(Data extracted from a collection)
____

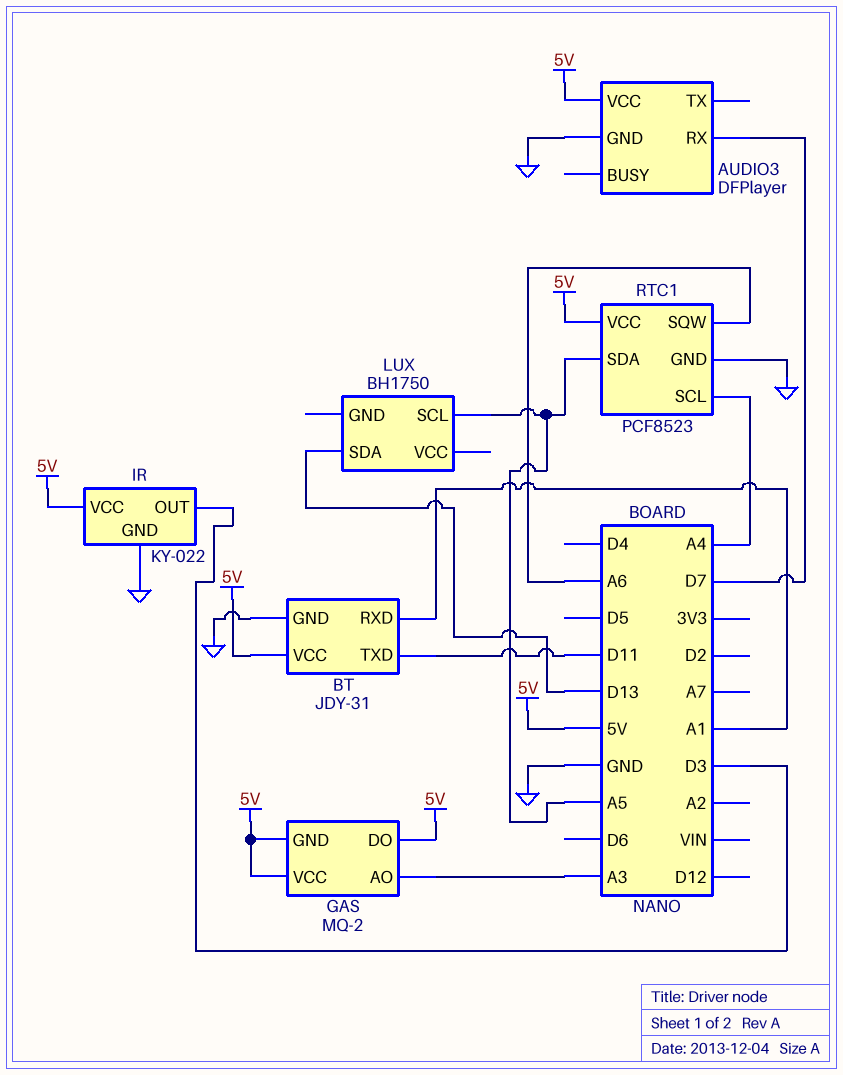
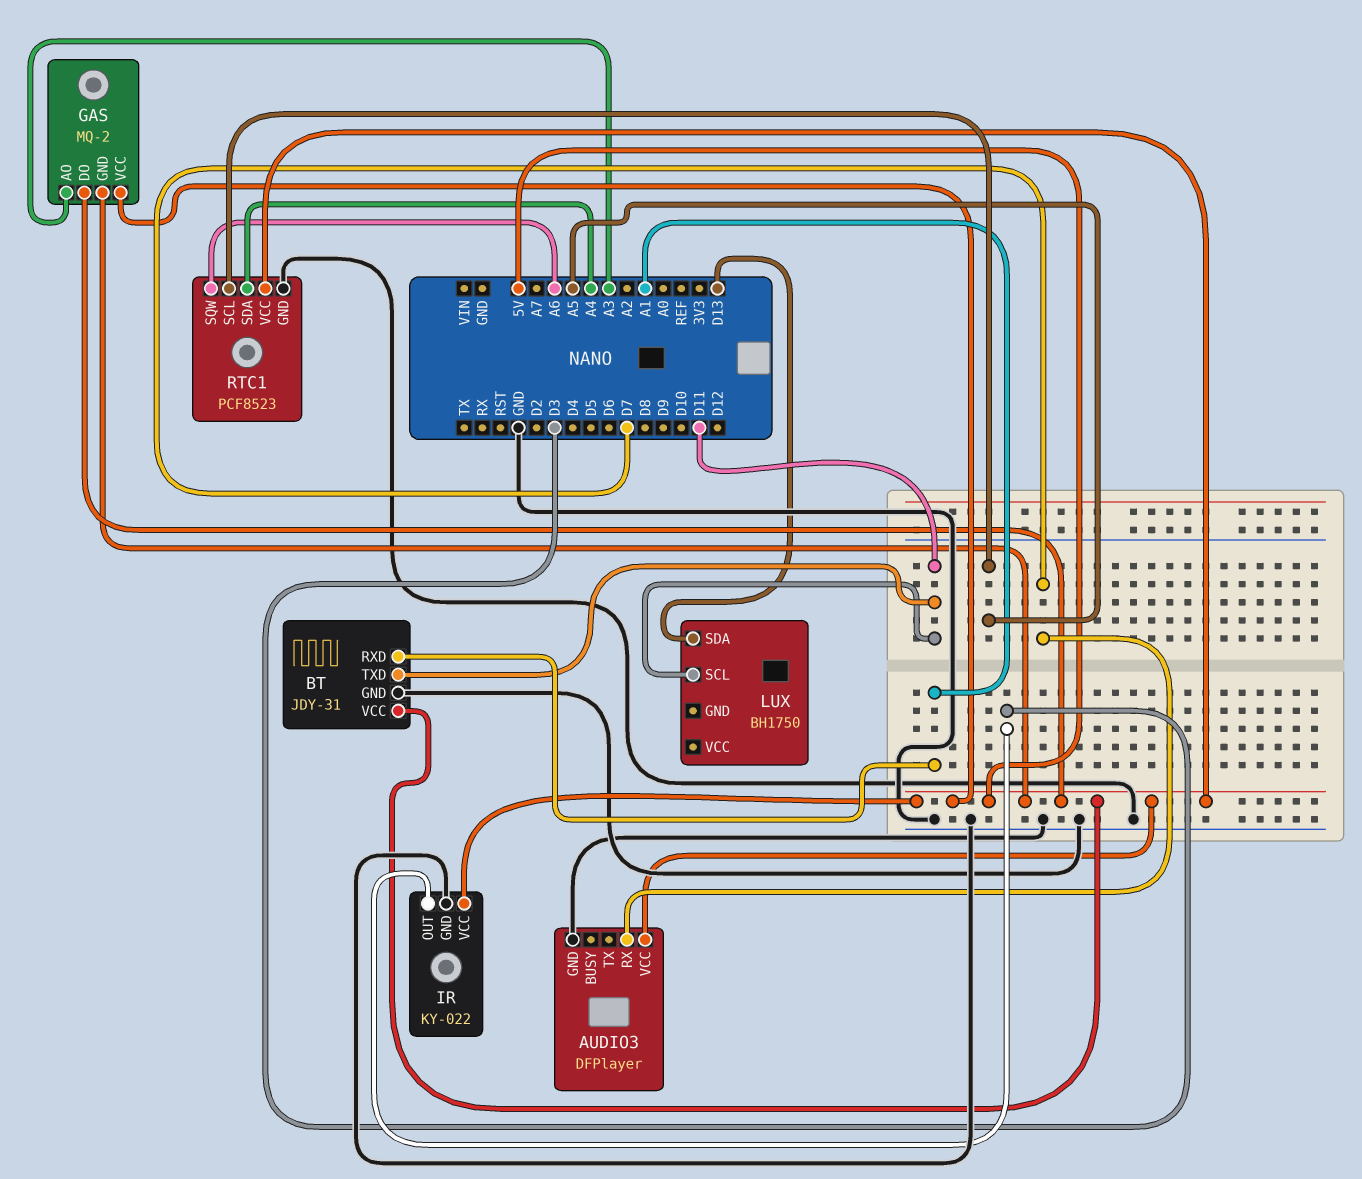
LUX pin SCL: A5 -> D11
RTC1 pin SCL: A4 -> A5
RTC1 pin SDA: A5 -> A4

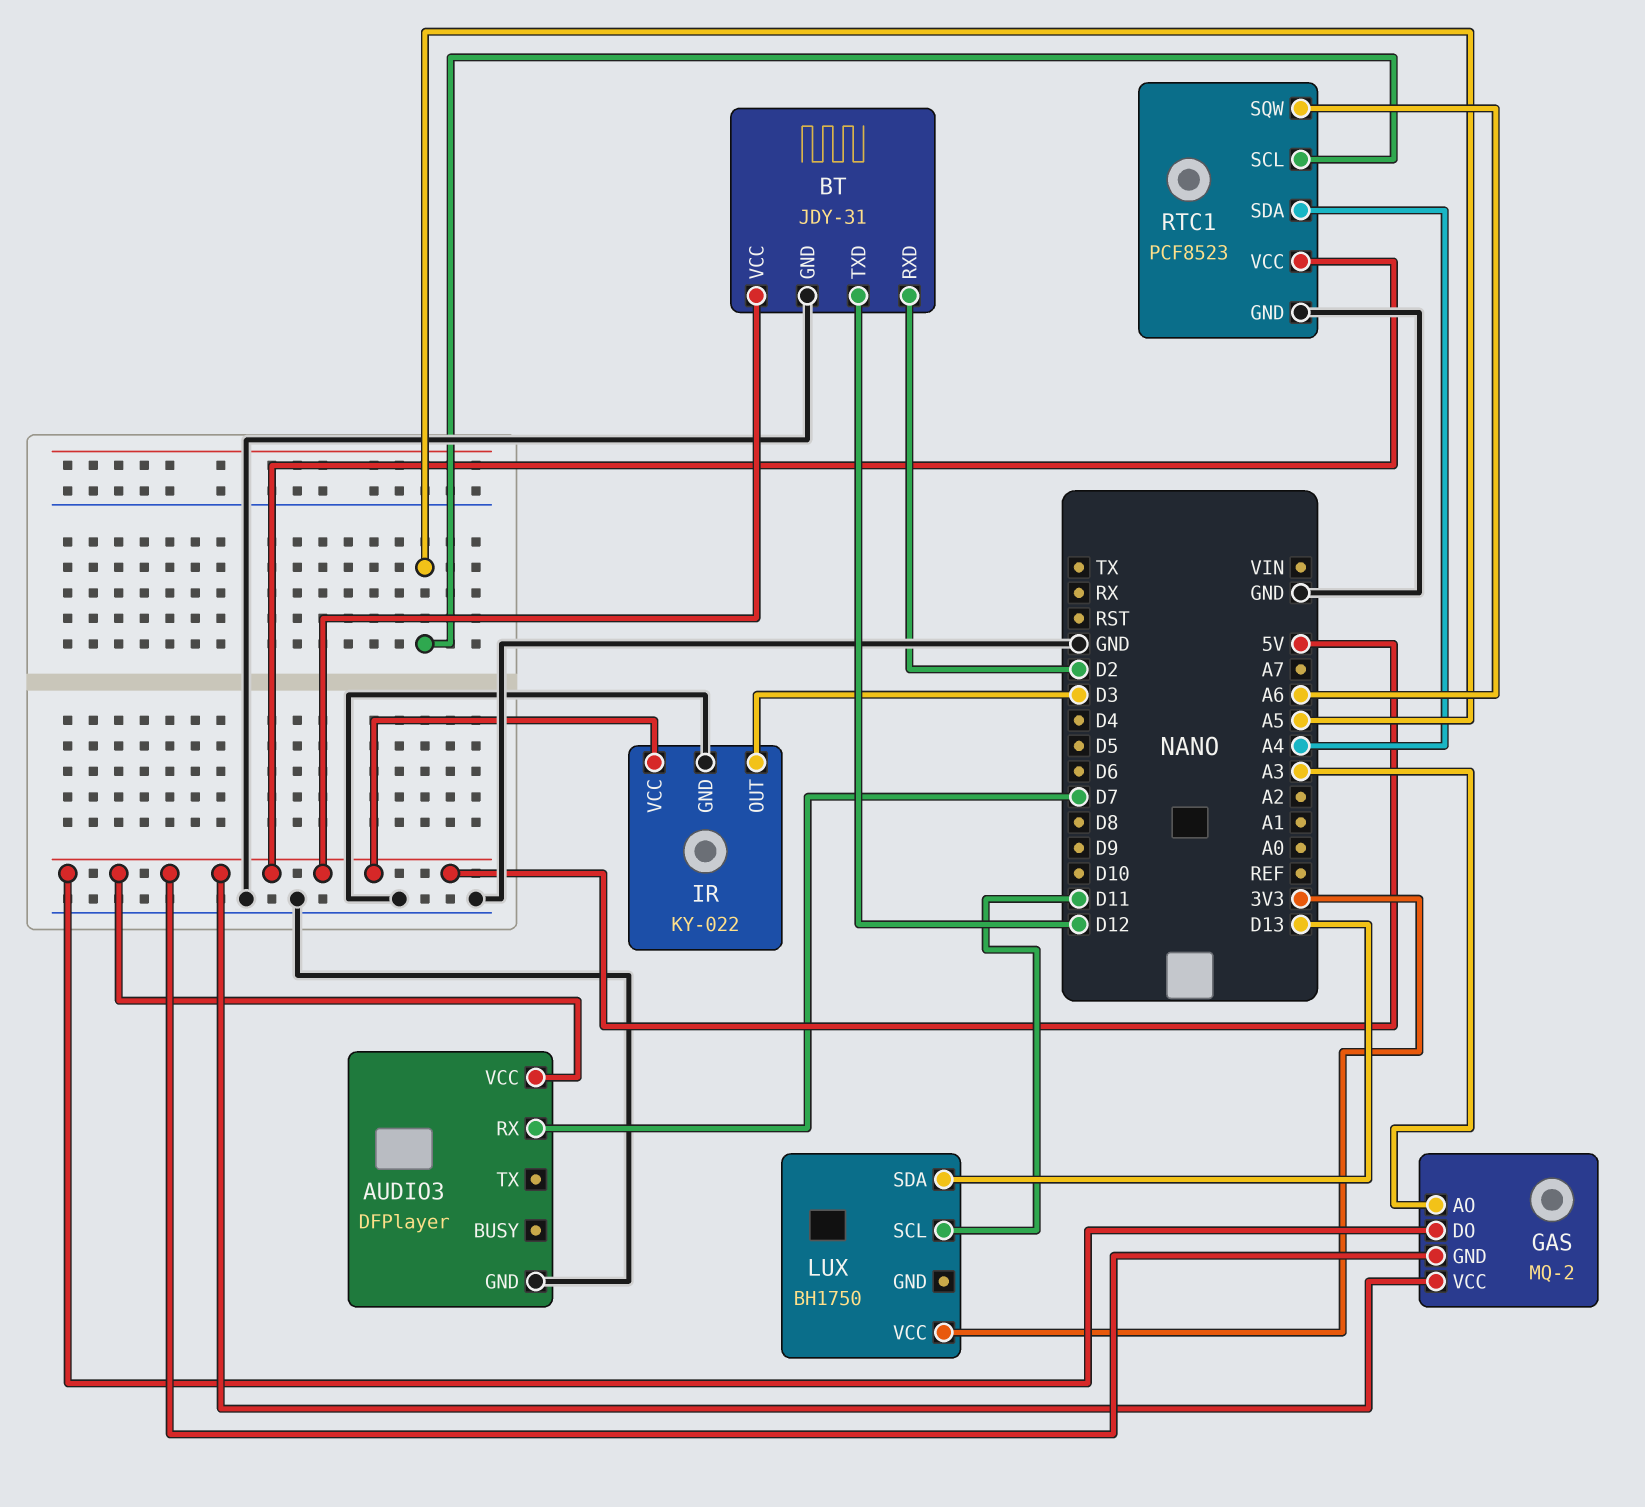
BT pin RXD: A1 -> D2
BT pin TXD: D11 -> D12
LUX pin VCC: none -> 3V3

____

* WHAT YOU NEED TO DO: Please output, exactly and with no pictures, only the lines from the one containing "RTC1 pin SDA: A5 -> A4" through the final line of the records above.

* TASK RESULT:
RTC1 pin SDA: A5 -> A4

BT pin RXD: A1 -> D2
BT pin TXD: D11 -> D12
LUX pin VCC: none -> 3V3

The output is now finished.